*PROBLEM TO WORK ON*.
Reproduce exactly, from the data that follows, the line with "gone | orange", the line with "brown pear |", and every line that lies between them.

(MATERIAL FOR THIS EXERCISE)

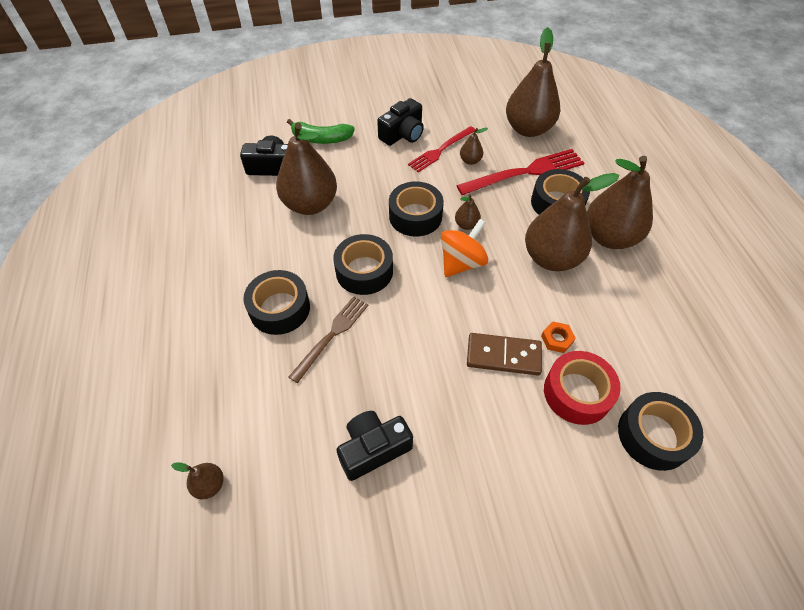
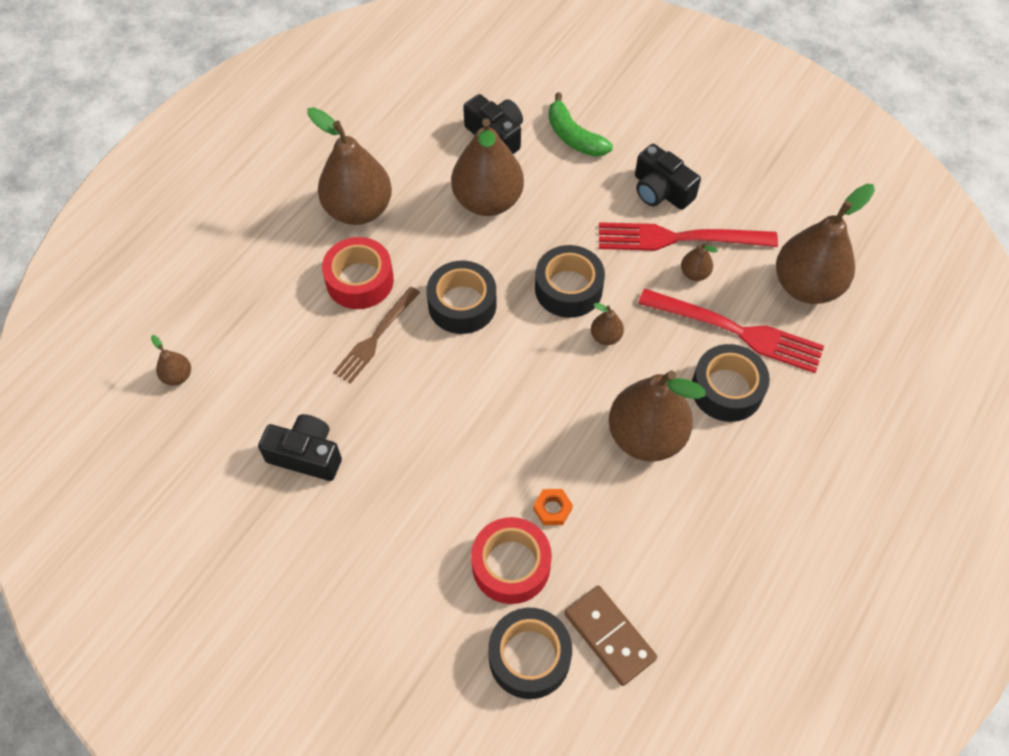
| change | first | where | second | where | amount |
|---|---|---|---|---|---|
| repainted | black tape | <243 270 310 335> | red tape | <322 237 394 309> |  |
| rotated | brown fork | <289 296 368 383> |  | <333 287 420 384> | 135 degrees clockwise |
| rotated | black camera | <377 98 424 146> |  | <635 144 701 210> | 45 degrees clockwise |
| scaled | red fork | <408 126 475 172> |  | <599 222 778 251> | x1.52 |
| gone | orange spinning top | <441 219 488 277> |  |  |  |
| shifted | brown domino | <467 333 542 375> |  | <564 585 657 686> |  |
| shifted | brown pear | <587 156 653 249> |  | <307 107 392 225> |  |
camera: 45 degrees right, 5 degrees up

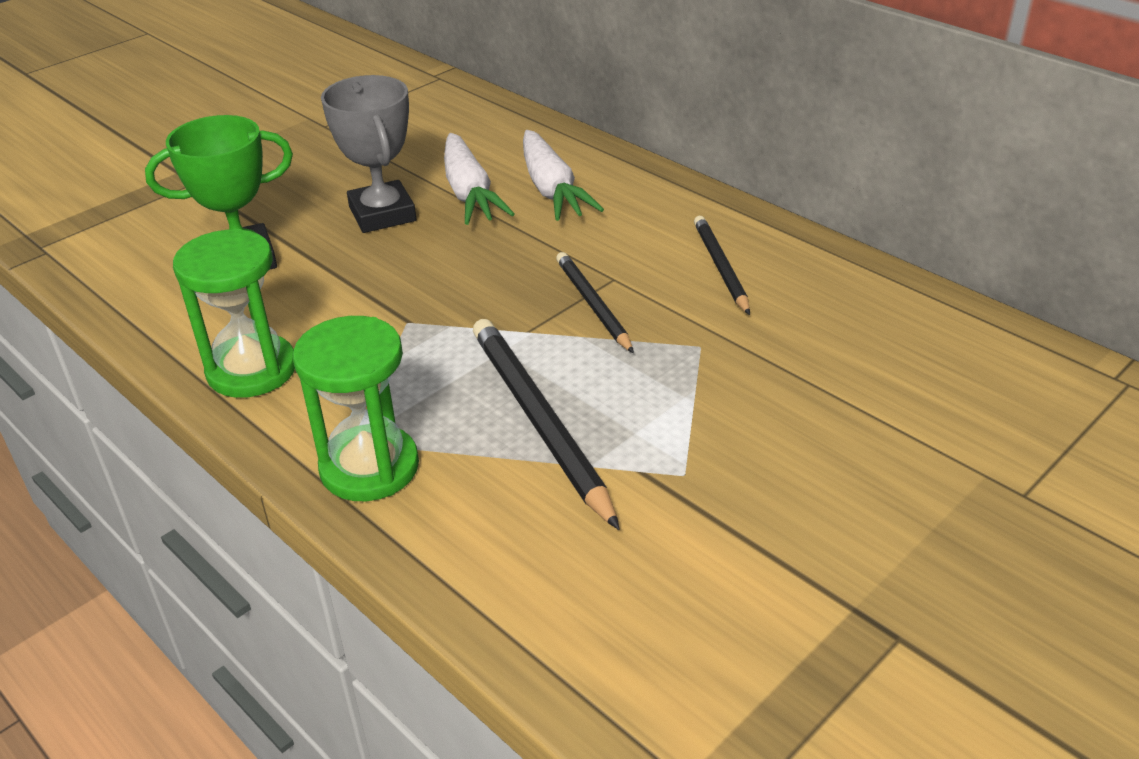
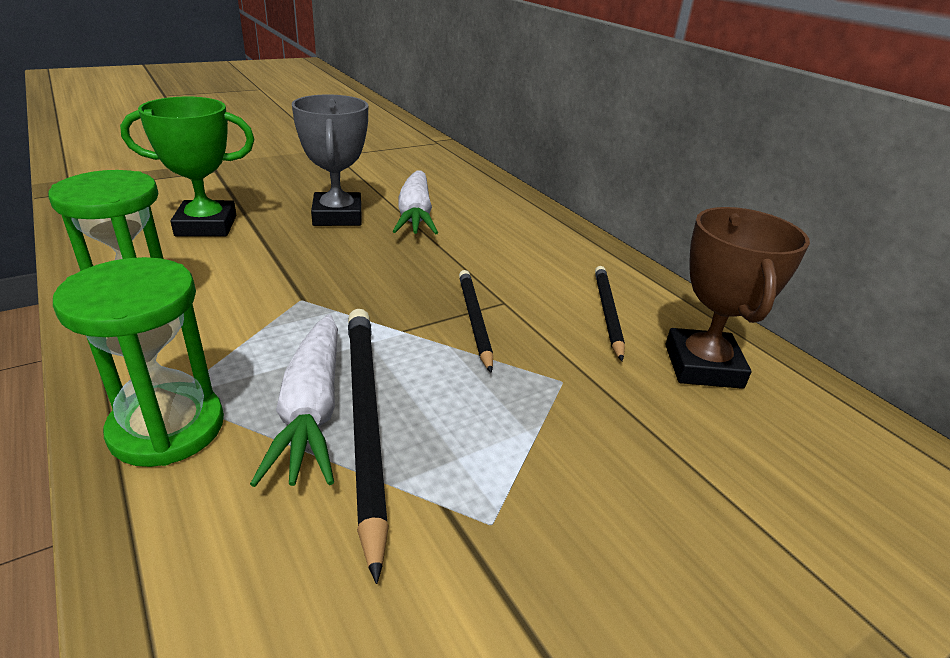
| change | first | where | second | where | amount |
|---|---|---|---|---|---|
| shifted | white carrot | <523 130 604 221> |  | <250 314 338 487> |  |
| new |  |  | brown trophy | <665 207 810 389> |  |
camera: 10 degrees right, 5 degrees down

(End MATERIAL FOR THIS EXERCISE)
(MATERIAL FOR THIS EXERCISE)

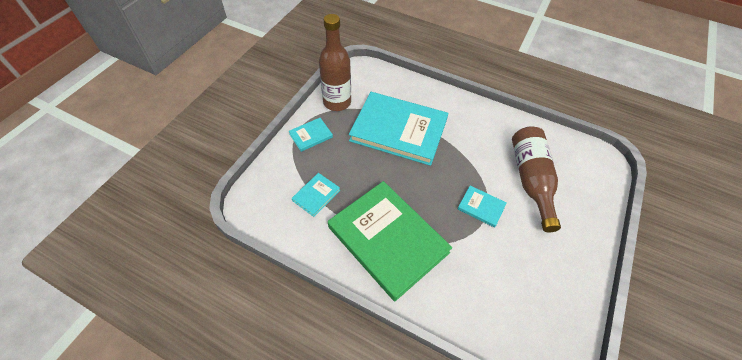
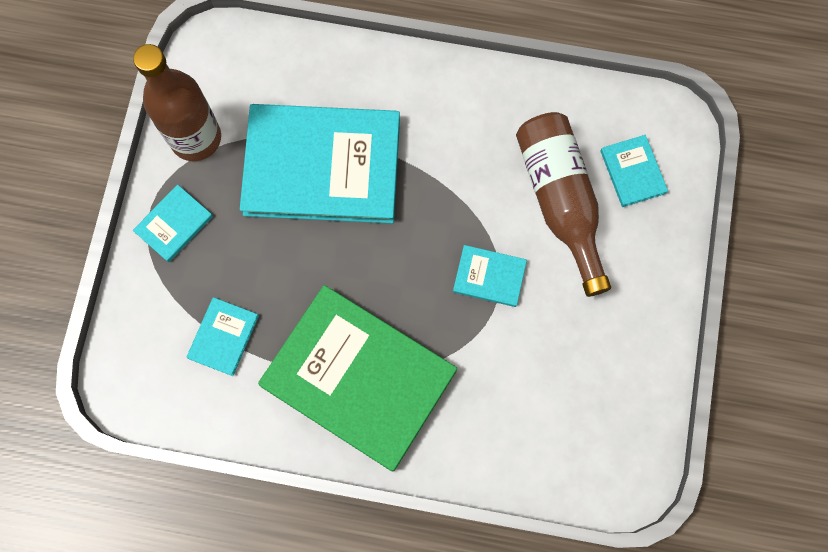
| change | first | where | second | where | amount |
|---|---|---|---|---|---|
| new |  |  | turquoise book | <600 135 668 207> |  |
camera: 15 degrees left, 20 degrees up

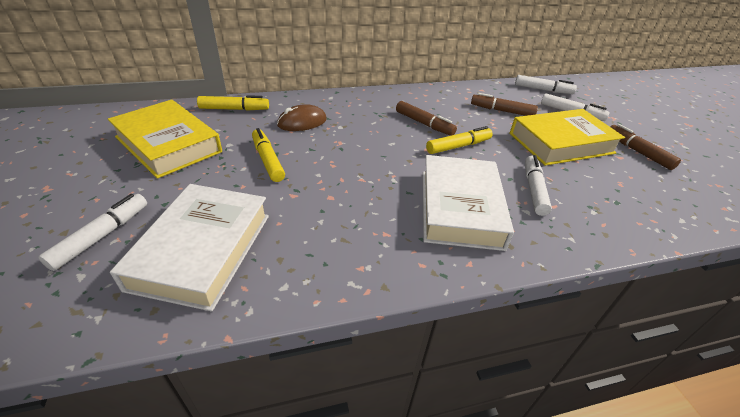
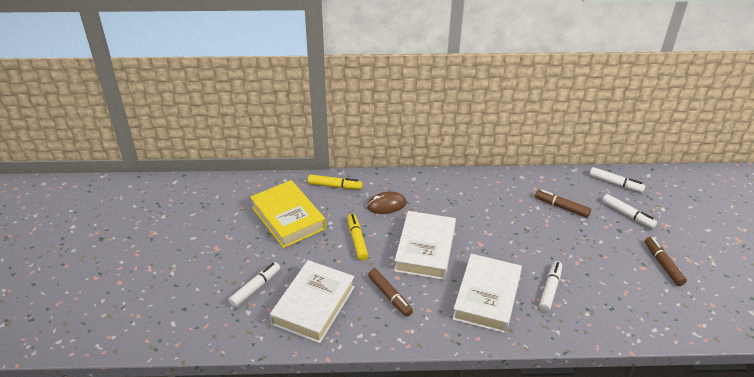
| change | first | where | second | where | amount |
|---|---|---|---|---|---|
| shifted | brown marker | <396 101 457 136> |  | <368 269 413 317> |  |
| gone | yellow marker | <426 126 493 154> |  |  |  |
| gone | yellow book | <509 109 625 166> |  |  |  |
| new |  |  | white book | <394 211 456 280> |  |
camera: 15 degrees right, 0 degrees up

(End MATERIAL FOR THIS EXERCISE)

*FINISHED TASK*.
| gone | orange spinning top | <441 219 488 277> |  |  |  |
| shifted | brown domino | <467 333 542 375> |  | <564 585 657 686> |  |
| shifted | brown pear | <587 156 653 249> |  | <307 107 392 225> |  |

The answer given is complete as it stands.